> **Task brief**:
In your reply, write out each entry exactly as given.

Records from a collection:
..............................
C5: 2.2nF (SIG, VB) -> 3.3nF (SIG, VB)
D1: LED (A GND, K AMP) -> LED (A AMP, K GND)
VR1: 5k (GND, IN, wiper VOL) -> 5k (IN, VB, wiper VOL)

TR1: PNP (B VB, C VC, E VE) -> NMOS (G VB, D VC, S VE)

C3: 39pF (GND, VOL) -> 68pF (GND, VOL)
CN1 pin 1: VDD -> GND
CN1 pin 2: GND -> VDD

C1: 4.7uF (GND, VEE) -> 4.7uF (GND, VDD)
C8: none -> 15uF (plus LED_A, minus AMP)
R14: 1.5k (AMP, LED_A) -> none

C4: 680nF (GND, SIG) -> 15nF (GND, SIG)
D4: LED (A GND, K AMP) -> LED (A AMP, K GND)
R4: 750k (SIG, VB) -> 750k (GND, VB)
..............................
> **Solution to this problem**:
C5: 2.2nF (SIG, VB) -> 3.3nF (SIG, VB)
D1: LED (A GND, K AMP) -> LED (A AMP, K GND)
VR1: 5k (GND, IN, wiper VOL) -> 5k (IN, VB, wiper VOL)

TR1: PNP (B VB, C VC, E VE) -> NMOS (G VB, D VC, S VE)

C3: 39pF (GND, VOL) -> 68pF (GND, VOL)
CN1 pin 1: VDD -> GND
CN1 pin 2: GND -> VDD

C1: 4.7uF (GND, VEE) -> 4.7uF (GND, VDD)
C8: none -> 15uF (plus LED_A, minus AMP)
R14: 1.5k (AMP, LED_A) -> none

C4: 680nF (GND, SIG) -> 15nF (GND, SIG)
D4: LED (A GND, K AMP) -> LED (A AMP, K GND)
R4: 750k (SIG, VB) -> 750k (GND, VB)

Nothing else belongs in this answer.